▸ **Exercise**: From the data underneath, reproduce exactly the stretch that begins at the line with "camera: 30 degrees left, 10 degrees up" and ends after the line with "(704, 292) = (508, 229): red".

▸ **Given information**:
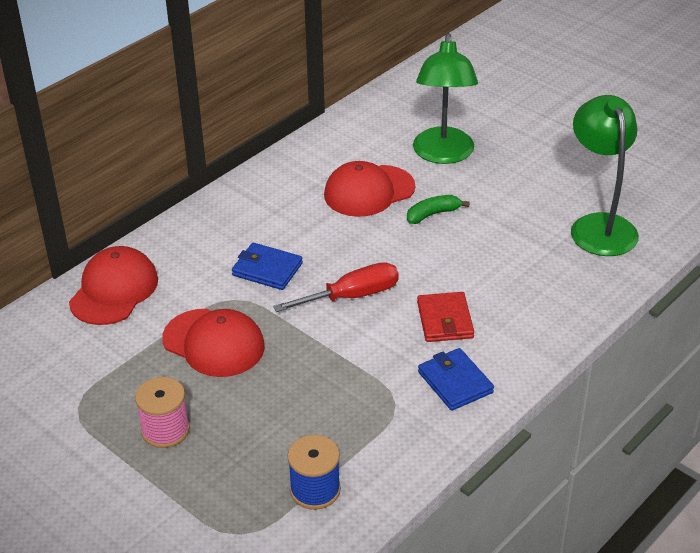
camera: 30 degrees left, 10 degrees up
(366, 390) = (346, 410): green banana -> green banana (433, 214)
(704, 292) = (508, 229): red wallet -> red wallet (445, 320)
---
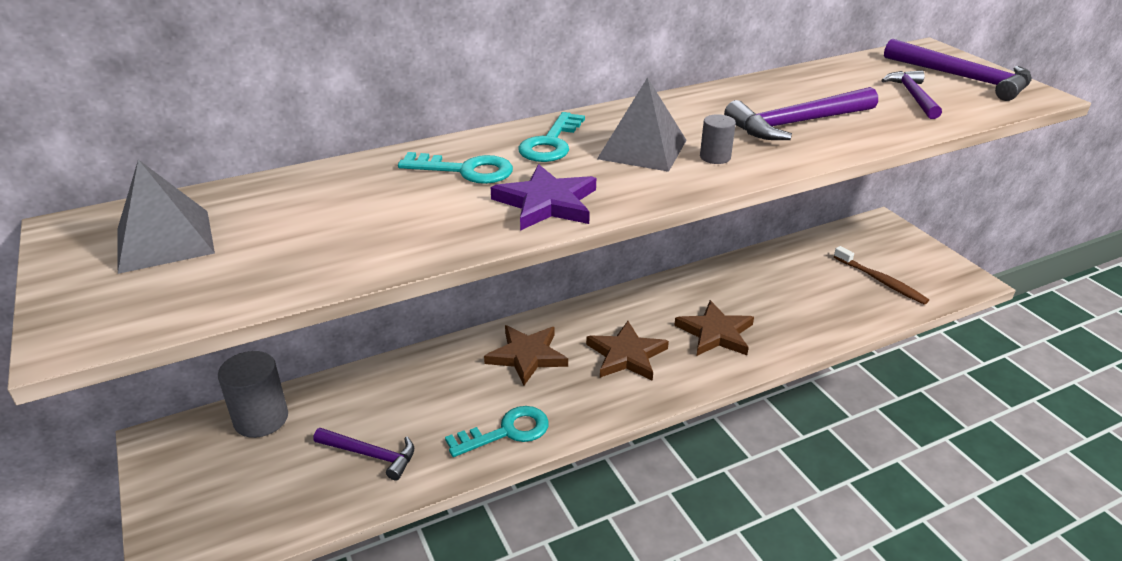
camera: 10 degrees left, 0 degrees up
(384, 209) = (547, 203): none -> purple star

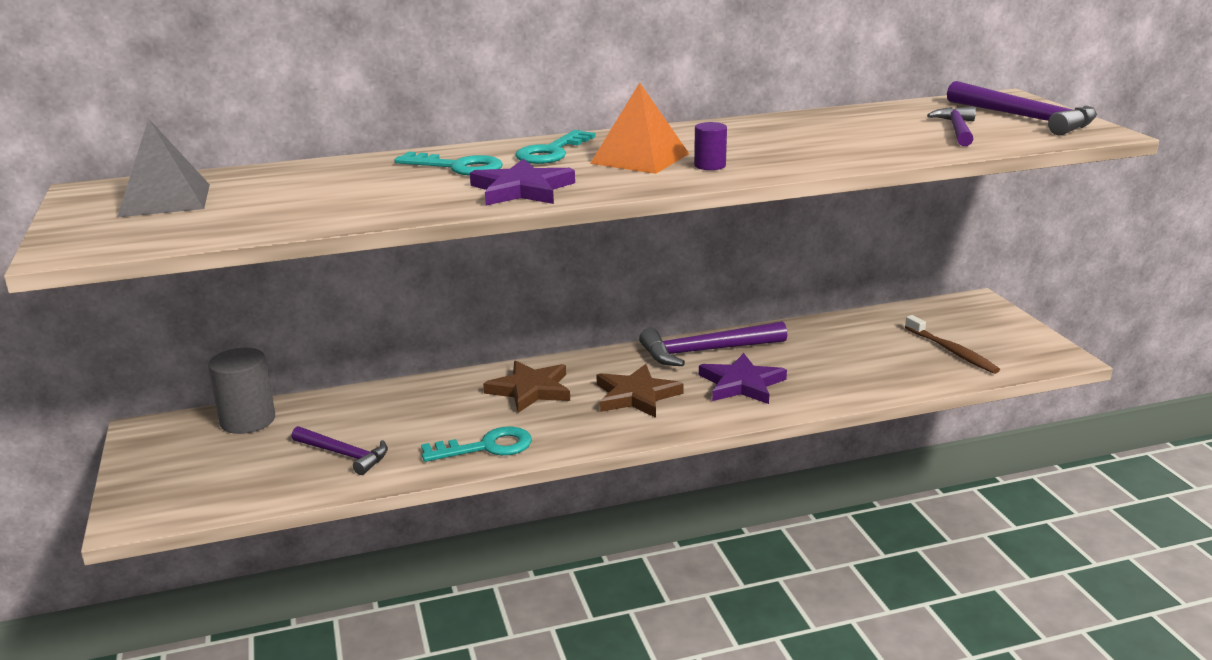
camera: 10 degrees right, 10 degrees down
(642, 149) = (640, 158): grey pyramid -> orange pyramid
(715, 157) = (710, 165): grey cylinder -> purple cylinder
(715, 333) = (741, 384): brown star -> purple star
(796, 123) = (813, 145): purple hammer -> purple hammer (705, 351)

▸ **Output**:
camera: 30 degrees left, 10 degrees up
(366, 390) = (346, 410): green banana -> green banana (433, 214)
(704, 292) = (508, 229): red wallet -> red wallet (445, 320)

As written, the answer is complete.